§ **YOUR GOAL**
Look through the data below for the line with "TR1: PMOS (G" and the line with "J2 pin 2: GND -> LED_A", then output those two and all lines in between, exactly as written.

§ **DATASET EXTRACT**
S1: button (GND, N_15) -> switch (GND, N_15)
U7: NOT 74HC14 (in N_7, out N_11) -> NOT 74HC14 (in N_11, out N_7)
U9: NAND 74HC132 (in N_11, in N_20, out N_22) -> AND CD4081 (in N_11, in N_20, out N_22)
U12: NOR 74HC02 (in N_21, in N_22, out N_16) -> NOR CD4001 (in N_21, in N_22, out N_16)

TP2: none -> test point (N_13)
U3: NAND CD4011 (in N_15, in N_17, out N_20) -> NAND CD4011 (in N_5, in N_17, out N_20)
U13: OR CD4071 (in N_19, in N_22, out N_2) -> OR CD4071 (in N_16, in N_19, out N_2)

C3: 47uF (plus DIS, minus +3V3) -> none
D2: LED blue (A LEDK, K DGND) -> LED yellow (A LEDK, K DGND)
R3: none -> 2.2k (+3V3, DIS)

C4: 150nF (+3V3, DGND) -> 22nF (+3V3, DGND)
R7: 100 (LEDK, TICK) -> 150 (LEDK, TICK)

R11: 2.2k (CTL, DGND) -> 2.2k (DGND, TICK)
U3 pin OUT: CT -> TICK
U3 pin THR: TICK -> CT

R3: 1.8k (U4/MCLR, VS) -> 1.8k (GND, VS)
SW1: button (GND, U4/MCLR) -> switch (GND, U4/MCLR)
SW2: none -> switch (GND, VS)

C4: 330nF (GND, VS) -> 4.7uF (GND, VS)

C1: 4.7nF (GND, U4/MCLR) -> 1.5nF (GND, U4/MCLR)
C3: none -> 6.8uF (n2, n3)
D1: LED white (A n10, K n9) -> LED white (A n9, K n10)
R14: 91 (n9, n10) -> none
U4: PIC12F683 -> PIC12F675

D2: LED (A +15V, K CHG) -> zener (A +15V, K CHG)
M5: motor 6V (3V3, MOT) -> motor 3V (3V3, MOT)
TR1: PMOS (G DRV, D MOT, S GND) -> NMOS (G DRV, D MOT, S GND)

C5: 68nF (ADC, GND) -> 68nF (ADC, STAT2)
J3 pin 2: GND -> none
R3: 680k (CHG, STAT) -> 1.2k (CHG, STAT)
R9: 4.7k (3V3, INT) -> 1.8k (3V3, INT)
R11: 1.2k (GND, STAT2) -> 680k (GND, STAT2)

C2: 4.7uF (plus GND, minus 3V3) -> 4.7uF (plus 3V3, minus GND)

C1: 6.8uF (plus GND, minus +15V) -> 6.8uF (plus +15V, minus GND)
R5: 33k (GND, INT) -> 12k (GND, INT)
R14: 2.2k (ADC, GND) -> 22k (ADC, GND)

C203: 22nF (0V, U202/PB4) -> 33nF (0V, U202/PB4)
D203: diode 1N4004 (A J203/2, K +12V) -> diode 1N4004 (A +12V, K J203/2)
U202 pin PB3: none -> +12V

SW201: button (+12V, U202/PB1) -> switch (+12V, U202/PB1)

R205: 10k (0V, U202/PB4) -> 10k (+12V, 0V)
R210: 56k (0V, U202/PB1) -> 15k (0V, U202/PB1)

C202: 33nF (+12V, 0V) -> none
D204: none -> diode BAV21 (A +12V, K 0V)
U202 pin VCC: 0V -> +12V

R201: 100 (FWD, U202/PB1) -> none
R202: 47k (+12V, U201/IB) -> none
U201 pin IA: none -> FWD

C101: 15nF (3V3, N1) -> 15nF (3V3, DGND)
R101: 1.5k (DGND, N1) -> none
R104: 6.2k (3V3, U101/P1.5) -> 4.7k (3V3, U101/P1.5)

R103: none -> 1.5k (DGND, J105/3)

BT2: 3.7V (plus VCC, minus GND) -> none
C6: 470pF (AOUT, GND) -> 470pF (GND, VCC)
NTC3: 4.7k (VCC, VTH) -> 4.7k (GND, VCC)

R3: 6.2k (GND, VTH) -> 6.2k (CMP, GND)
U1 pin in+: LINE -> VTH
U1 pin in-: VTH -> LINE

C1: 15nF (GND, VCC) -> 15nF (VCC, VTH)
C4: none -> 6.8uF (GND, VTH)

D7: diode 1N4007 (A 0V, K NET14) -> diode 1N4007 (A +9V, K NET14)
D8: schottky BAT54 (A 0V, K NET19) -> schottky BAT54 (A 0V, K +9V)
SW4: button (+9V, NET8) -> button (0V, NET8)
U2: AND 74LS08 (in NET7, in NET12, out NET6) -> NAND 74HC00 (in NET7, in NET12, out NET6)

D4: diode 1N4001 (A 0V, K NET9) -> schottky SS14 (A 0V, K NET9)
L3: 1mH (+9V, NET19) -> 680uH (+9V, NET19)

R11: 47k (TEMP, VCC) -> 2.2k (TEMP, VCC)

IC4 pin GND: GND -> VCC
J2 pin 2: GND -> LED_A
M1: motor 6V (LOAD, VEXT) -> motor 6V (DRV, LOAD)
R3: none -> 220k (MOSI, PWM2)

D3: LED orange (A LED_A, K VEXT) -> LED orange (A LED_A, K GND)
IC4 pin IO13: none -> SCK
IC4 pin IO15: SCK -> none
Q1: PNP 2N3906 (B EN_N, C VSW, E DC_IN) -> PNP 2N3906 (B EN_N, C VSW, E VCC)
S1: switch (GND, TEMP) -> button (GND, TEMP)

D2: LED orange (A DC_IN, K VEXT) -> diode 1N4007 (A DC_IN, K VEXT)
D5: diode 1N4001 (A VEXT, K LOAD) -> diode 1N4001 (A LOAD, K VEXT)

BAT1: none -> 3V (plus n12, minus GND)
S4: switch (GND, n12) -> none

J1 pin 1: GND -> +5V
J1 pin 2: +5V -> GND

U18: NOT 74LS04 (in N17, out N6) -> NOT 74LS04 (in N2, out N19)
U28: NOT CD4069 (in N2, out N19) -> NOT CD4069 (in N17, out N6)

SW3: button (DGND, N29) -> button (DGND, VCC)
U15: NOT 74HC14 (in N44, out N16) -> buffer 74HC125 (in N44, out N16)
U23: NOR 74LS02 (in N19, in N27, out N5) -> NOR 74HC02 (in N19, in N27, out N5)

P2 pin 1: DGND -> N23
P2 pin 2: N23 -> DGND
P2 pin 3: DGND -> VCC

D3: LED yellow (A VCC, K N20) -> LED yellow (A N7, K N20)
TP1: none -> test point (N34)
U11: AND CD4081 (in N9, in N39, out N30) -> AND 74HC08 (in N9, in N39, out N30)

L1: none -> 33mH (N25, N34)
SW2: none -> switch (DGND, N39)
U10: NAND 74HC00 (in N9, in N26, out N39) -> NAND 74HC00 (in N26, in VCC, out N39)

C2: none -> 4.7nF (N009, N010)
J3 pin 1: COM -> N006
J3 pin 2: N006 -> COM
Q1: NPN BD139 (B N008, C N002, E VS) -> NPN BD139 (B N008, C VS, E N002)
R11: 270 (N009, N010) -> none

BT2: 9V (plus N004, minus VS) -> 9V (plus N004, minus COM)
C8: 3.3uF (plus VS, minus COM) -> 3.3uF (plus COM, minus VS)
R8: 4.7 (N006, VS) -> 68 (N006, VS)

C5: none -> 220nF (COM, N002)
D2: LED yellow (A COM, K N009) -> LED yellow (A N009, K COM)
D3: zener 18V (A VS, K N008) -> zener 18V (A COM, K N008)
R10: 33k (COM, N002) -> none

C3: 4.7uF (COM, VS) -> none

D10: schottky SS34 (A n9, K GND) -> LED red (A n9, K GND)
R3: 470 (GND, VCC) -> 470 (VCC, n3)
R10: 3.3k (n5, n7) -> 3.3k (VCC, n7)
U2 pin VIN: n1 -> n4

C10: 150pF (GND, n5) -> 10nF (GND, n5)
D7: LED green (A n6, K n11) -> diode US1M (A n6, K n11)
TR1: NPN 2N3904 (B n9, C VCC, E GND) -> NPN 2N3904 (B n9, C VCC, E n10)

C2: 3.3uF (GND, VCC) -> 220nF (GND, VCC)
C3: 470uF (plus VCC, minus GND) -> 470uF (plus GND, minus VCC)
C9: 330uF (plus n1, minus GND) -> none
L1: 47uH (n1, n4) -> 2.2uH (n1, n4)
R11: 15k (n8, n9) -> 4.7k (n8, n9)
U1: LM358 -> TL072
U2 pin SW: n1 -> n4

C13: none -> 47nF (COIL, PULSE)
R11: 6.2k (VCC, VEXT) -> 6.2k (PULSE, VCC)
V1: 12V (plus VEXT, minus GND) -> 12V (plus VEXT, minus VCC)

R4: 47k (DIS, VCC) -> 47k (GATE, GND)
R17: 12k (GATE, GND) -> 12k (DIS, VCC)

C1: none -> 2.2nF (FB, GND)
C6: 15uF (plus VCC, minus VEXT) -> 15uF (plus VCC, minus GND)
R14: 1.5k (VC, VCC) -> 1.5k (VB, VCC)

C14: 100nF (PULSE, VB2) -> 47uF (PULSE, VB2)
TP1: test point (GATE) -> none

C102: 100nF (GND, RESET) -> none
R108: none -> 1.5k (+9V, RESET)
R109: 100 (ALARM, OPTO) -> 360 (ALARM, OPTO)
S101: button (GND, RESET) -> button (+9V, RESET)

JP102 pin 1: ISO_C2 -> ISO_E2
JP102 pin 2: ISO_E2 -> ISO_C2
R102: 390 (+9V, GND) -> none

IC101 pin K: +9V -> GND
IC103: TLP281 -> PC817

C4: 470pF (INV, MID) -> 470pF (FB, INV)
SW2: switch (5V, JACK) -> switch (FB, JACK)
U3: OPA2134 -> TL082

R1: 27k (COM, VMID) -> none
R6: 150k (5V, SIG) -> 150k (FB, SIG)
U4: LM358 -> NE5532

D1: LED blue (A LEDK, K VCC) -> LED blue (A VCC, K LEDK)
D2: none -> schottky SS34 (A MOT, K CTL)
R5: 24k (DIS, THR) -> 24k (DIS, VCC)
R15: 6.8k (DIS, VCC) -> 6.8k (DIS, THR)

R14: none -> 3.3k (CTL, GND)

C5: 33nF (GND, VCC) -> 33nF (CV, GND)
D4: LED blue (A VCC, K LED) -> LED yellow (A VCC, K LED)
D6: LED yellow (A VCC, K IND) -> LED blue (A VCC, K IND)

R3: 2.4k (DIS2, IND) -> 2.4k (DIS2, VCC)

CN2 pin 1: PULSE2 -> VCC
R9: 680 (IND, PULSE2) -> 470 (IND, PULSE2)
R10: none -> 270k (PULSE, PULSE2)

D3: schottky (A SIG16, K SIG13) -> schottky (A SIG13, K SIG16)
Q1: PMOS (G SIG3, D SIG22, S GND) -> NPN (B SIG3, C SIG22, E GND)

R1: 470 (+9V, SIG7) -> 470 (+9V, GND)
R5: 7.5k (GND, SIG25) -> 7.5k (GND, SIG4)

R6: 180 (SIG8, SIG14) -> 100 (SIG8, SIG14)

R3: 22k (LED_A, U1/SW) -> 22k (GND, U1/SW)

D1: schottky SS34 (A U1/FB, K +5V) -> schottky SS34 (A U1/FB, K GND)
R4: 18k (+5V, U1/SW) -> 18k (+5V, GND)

§ **OUTPUT**
TR1: PMOS (G DRV, D MOT, S GND) -> NMOS (G DRV, D MOT, S GND)

C5: 68nF (ADC, GND) -> 68nF (ADC, STAT2)
J3 pin 2: GND -> none
R3: 680k (CHG, STAT) -> 1.2k (CHG, STAT)
R9: 4.7k (3V3, INT) -> 1.8k (3V3, INT)
R11: 1.2k (GND, STAT2) -> 680k (GND, STAT2)

C2: 4.7uF (plus GND, minus 3V3) -> 4.7uF (plus 3V3, minus GND)

C1: 6.8uF (plus GND, minus +15V) -> 6.8uF (plus +15V, minus GND)
R5: 33k (GND, INT) -> 12k (GND, INT)
R14: 2.2k (ADC, GND) -> 22k (ADC, GND)

C203: 22nF (0V, U202/PB4) -> 33nF (0V, U202/PB4)
D203: diode 1N4004 (A J203/2, K +12V) -> diode 1N4004 (A +12V, K J203/2)
U202 pin PB3: none -> +12V

SW201: button (+12V, U202/PB1) -> switch (+12V, U202/PB1)

R205: 10k (0V, U202/PB4) -> 10k (+12V, 0V)
R210: 56k (0V, U202/PB1) -> 15k (0V, U202/PB1)

C202: 33nF (+12V, 0V) -> none
D204: none -> diode BAV21 (A +12V, K 0V)
U202 pin VCC: 0V -> +12V

R201: 100 (FWD, U202/PB1) -> none
R202: 47k (+12V, U201/IB) -> none
U201 pin IA: none -> FWD

C101: 15nF (3V3, N1) -> 15nF (3V3, DGND)
R101: 1.5k (DGND, N1) -> none
R104: 6.2k (3V3, U101/P1.5) -> 4.7k (3V3, U101/P1.5)

R103: none -> 1.5k (DGND, J105/3)

BT2: 3.7V (plus VCC, minus GND) -> none
C6: 470pF (AOUT, GND) -> 470pF (GND, VCC)
NTC3: 4.7k (VCC, VTH) -> 4.7k (GND, VCC)

R3: 6.2k (GND, VTH) -> 6.2k (CMP, GND)
U1 pin in+: LINE -> VTH
U1 pin in-: VTH -> LINE

C1: 15nF (GND, VCC) -> 15nF (VCC, VTH)
C4: none -> 6.8uF (GND, VTH)

D7: diode 1N4007 (A 0V, K NET14) -> diode 1N4007 (A +9V, K NET14)
D8: schottky BAT54 (A 0V, K NET19) -> schottky BAT54 (A 0V, K +9V)
SW4: button (+9V, NET8) -> button (0V, NET8)
U2: AND 74LS08 (in NET7, in NET12, out NET6) -> NAND 74HC00 (in NET7, in NET12, out NET6)

D4: diode 1N4001 (A 0V, K NET9) -> schottky SS14 (A 0V, K NET9)
L3: 1mH (+9V, NET19) -> 680uH (+9V, NET19)

R11: 47k (TEMP, VCC) -> 2.2k (TEMP, VCC)

IC4 pin GND: GND -> VCC
J2 pin 2: GND -> LED_A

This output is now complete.